EXERCISE DIRECTIONS: Output only the lines below that start at the line containing "D105: diode BAV21" and end at the line containing "R103: 3.9k (GND, U101/PB0)", with both ends kept.
(EXCERPTED RECORDS)
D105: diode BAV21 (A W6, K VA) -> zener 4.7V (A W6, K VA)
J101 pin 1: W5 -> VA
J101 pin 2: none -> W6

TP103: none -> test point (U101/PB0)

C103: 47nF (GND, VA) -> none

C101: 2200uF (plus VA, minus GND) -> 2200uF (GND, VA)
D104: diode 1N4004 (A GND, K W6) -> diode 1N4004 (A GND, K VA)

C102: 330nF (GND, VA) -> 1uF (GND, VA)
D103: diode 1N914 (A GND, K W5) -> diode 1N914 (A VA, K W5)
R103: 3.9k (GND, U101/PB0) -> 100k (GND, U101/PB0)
(End EXCERPTED RECORDS)
(EXCERPTED RECORDS)
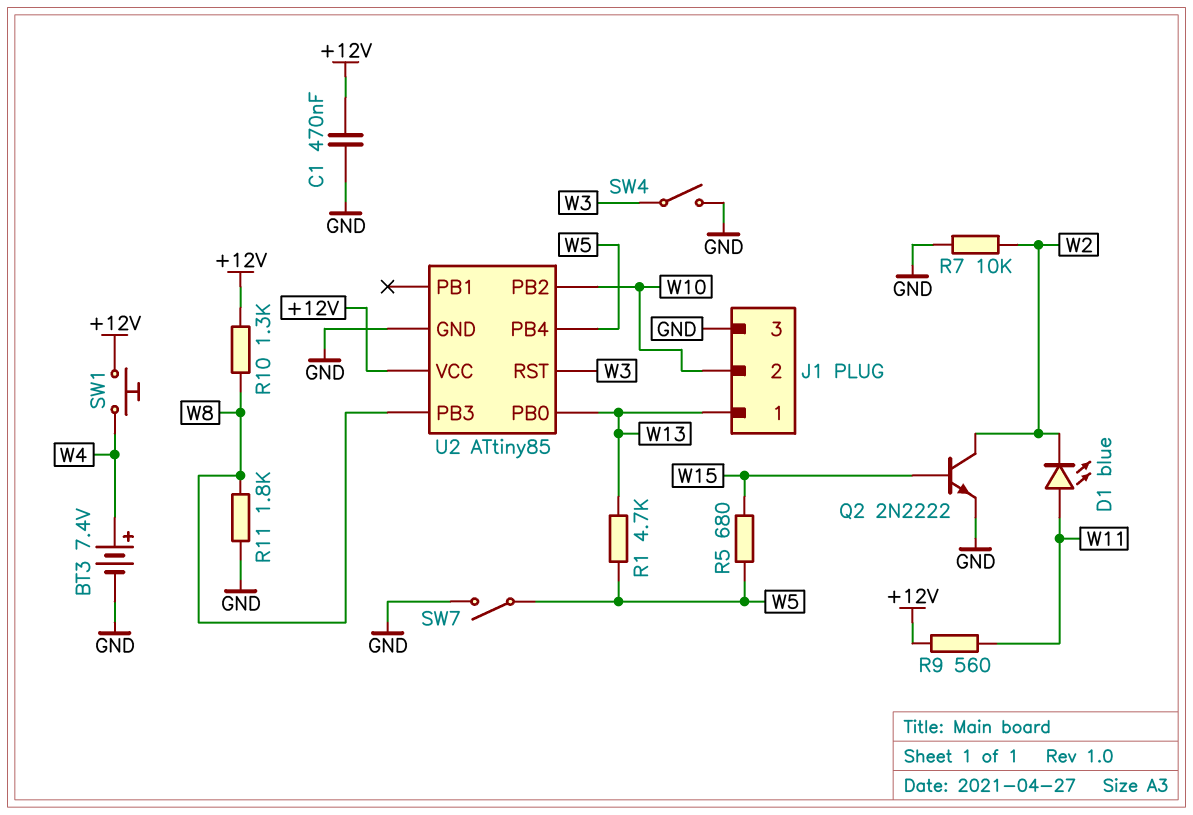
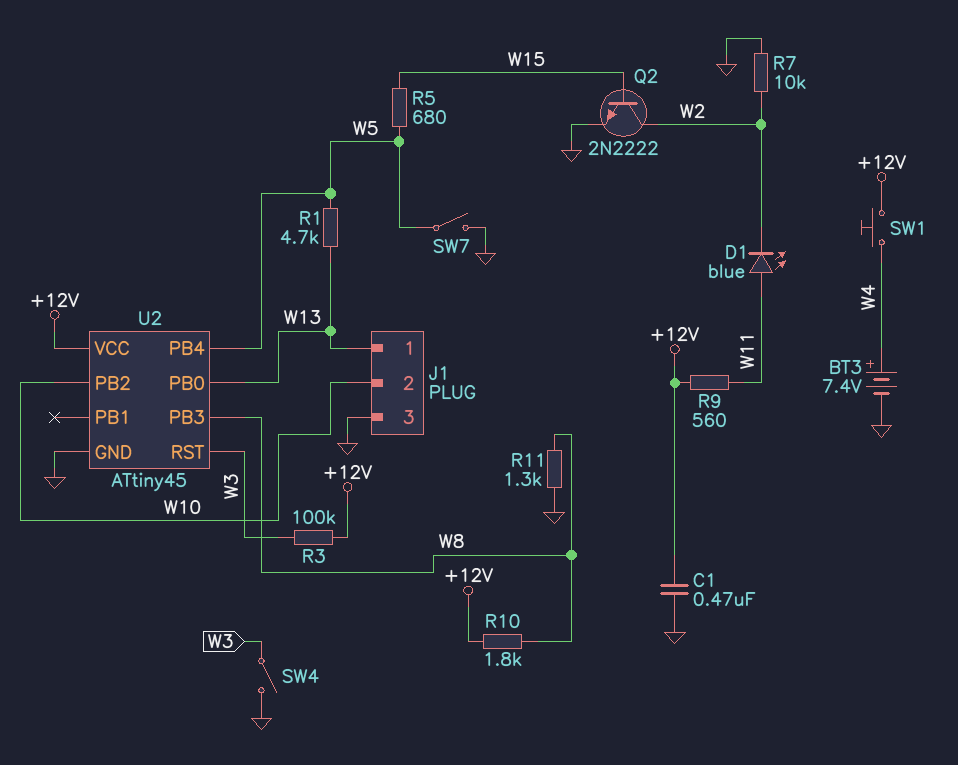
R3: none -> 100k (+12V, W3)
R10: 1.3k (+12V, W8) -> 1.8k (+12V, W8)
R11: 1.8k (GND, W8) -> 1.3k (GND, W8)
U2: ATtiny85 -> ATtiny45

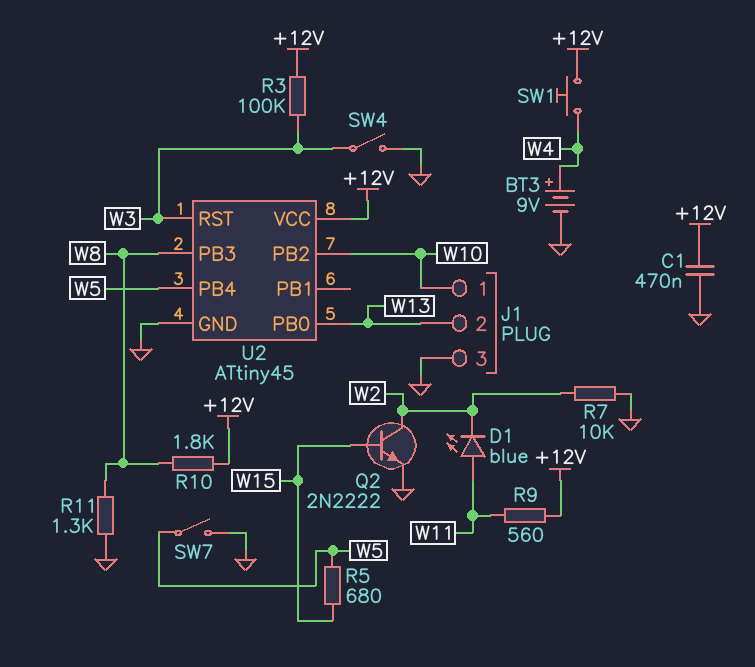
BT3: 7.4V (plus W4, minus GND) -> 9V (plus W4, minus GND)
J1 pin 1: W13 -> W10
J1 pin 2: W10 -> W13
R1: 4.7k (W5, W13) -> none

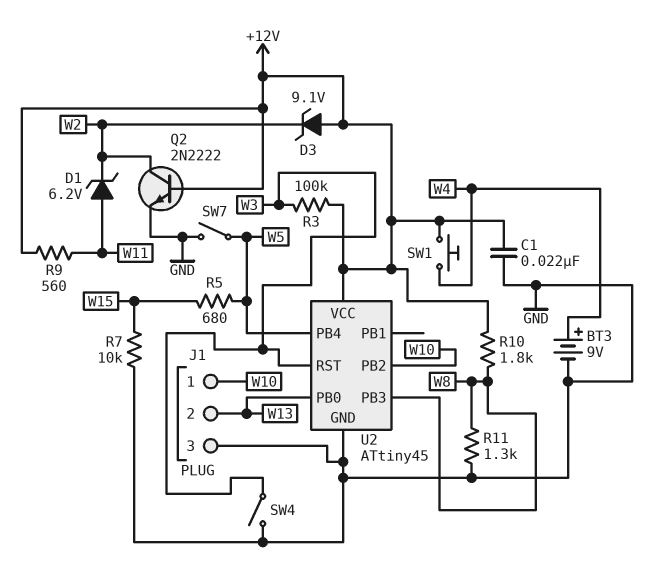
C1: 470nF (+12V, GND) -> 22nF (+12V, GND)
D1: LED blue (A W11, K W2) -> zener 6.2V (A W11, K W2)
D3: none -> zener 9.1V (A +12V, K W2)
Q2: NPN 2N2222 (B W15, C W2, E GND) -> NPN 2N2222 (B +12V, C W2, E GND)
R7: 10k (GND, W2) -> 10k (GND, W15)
(End EXCERPTED RECORDS)
WRITTEN RESPONSE:
D105: diode BAV21 (A W6, K VA) -> zener 4.7V (A W6, K VA)
J101 pin 1: W5 -> VA
J101 pin 2: none -> W6

TP103: none -> test point (U101/PB0)

C103: 47nF (GND, VA) -> none

C101: 2200uF (plus VA, minus GND) -> 2200uF (GND, VA)
D104: diode 1N4004 (A GND, K W6) -> diode 1N4004 (A GND, K VA)

C102: 330nF (GND, VA) -> 1uF (GND, VA)
D103: diode 1N914 (A GND, K W5) -> diode 1N914 (A VA, K W5)
R103: 3.9k (GND, U101/PB0) -> 100k (GND, U101/PB0)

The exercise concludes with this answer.